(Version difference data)
►
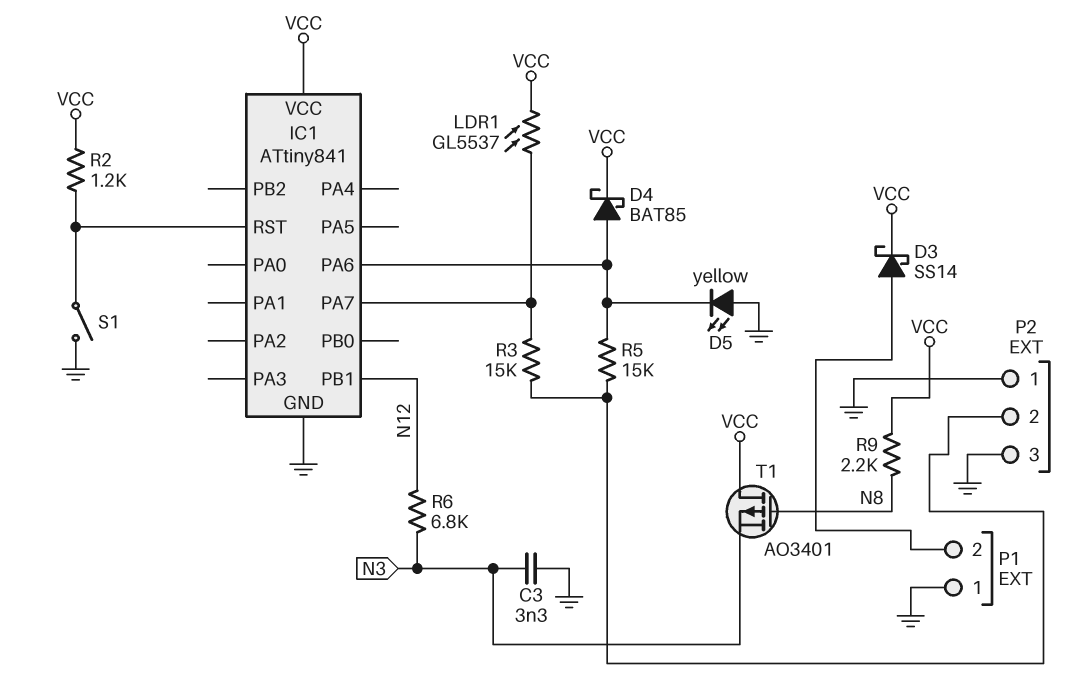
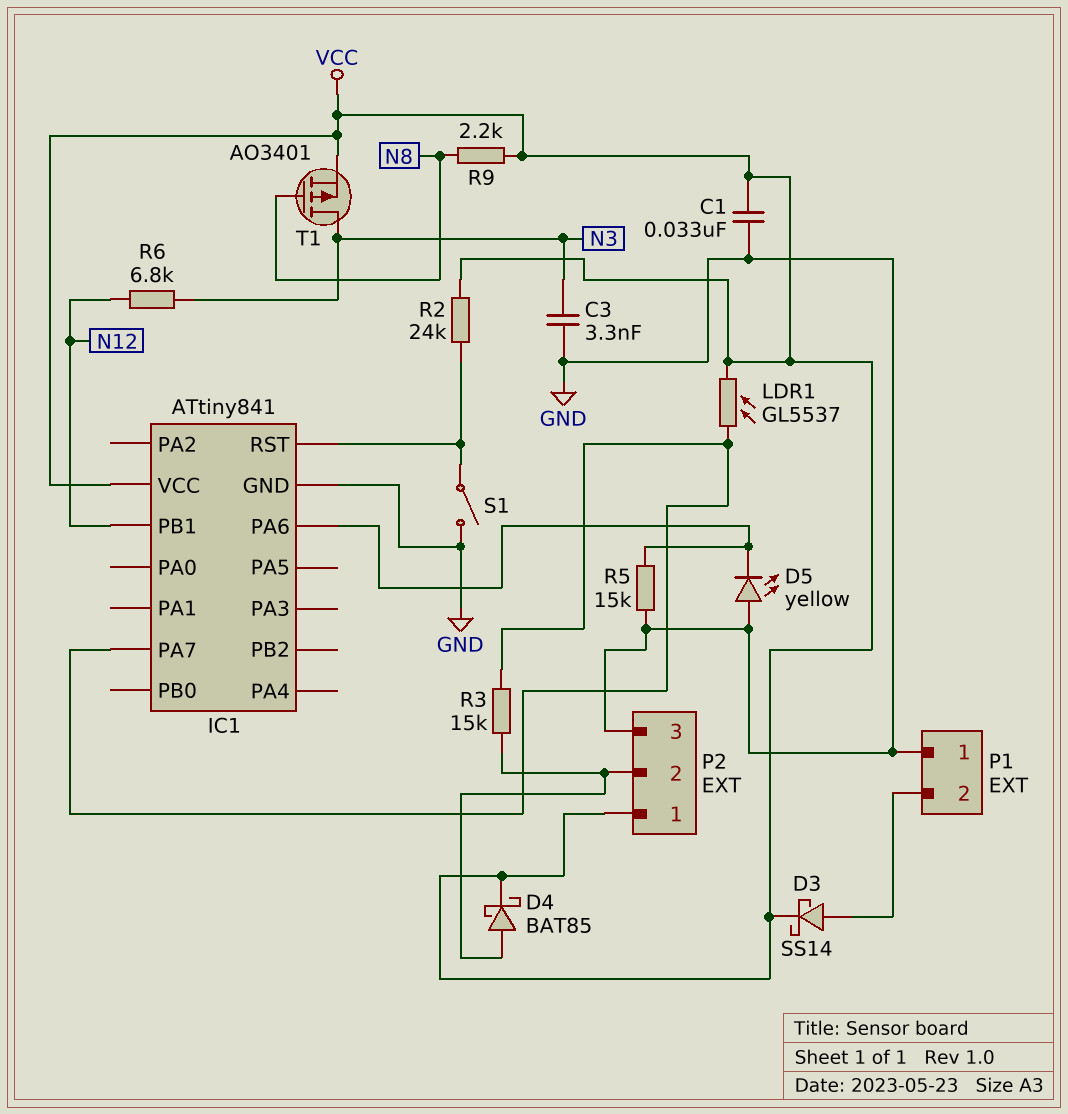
C1: none -> 33nF (GND, VCC)
D4: schottky BAT85 (A IC1/PA6, K VCC) -> schottky BAT85 (A P2/2, K VCC)
P2 pin 1: GND -> VCC
R2: 1.2k (IC1/RST, VCC) -> 24k (IC1/RST, VCC)
R5: 15k (IC1/PA6, P2/2) -> 15k (GND, IC1/PA6)
T1: PMOS AO3401 (G N8, D VCC, S N3) -> PMOS AO3401 (G N8, D N3, S VCC)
◄
An answer that restates all the entries exactly and drops the images is what is needed.

» Written solution
C1: none -> 33nF (GND, VCC)
D4: schottky BAT85 (A IC1/PA6, K VCC) -> schottky BAT85 (A P2/2, K VCC)
P2 pin 1: GND -> VCC
R2: 1.2k (IC1/RST, VCC) -> 24k (IC1/RST, VCC)
R5: 15k (IC1/PA6, P2/2) -> 15k (GND, IC1/PA6)
T1: PMOS AO3401 (G N8, D VCC, S N3) -> PMOS AO3401 (G N8, D N3, S VCC)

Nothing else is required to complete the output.